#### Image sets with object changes
* * * * * * * * *

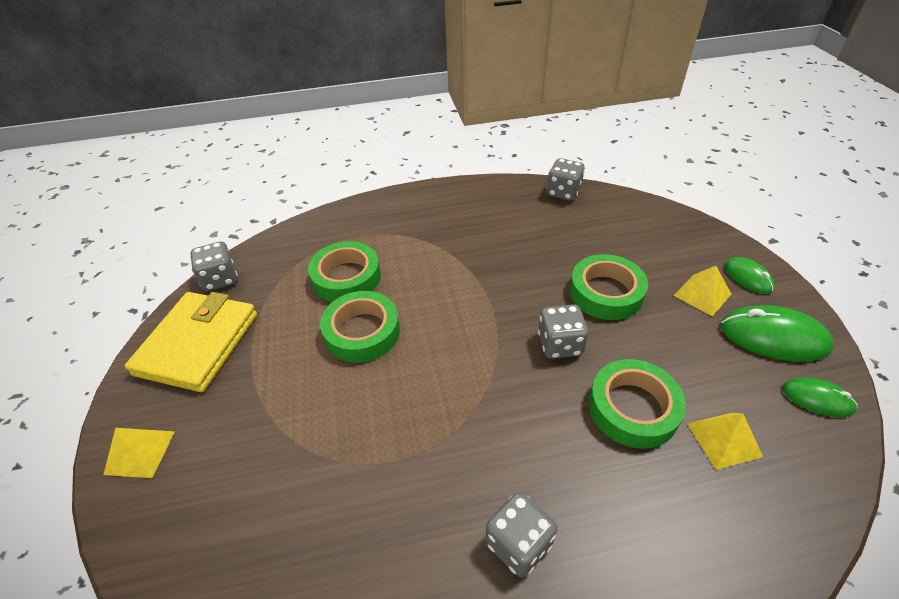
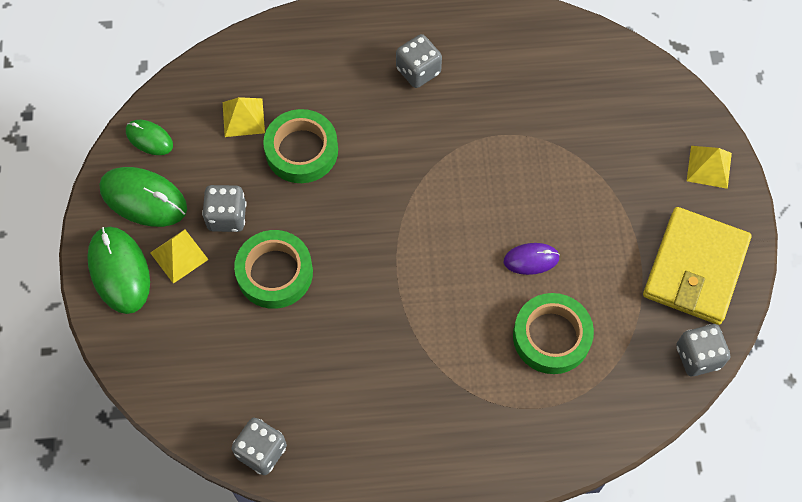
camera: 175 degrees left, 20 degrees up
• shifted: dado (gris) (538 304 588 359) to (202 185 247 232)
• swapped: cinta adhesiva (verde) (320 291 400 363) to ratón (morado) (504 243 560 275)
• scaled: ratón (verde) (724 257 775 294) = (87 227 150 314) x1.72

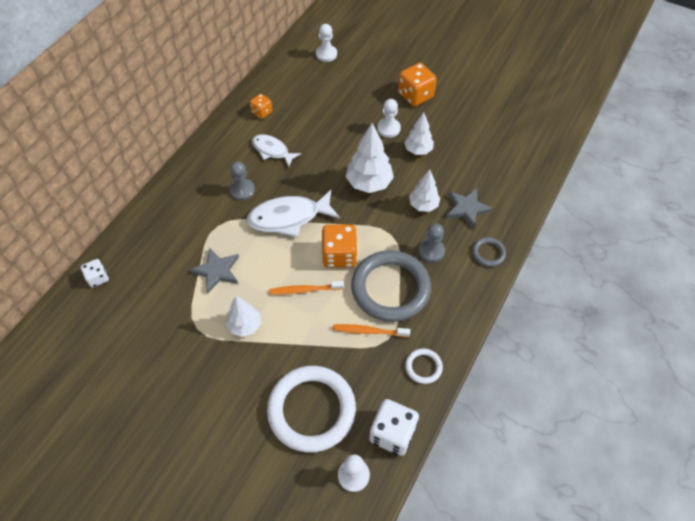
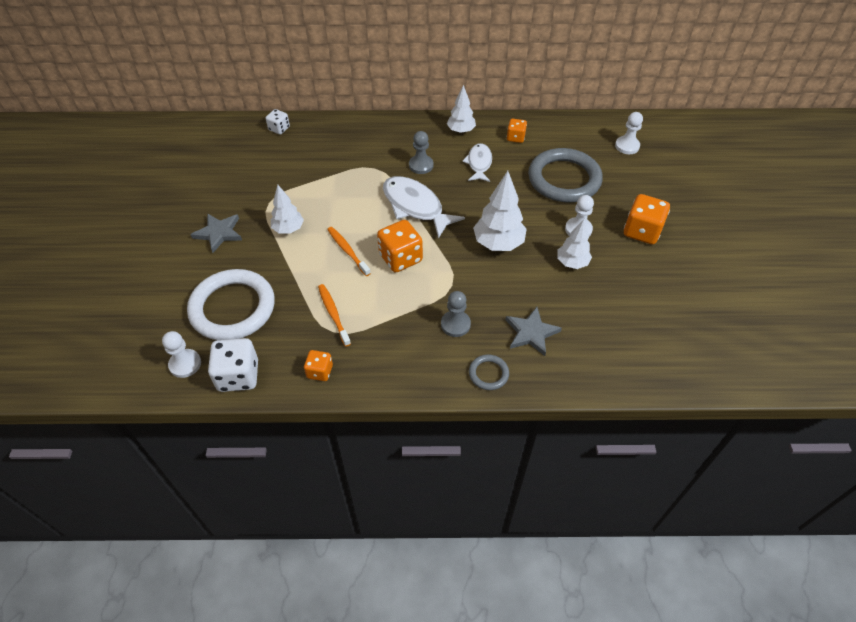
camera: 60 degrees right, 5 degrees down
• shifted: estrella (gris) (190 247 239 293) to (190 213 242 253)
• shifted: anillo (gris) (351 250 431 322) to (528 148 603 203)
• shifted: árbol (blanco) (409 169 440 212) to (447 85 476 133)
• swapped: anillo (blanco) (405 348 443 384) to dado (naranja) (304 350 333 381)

* * * * * * * * *

#### Task item
Starting at the line above with "185 247 232)", output every line exactly up to and including the line with "213 242 253)", but none of the pictures.

#### Written reply
• shifted: dado (gris) (538 304 588 359) to (202 185 247 232)
• swapped: cinta adhesiva (verde) (320 291 400 363) to ratón (morado) (504 243 560 275)
• scaled: ratón (verde) (724 257 775 294) = (87 227 150 314) x1.72

camera: 60 degrees right, 5 degrees down
• shifted: estrella (gris) (190 247 239 293) to (190 213 242 253)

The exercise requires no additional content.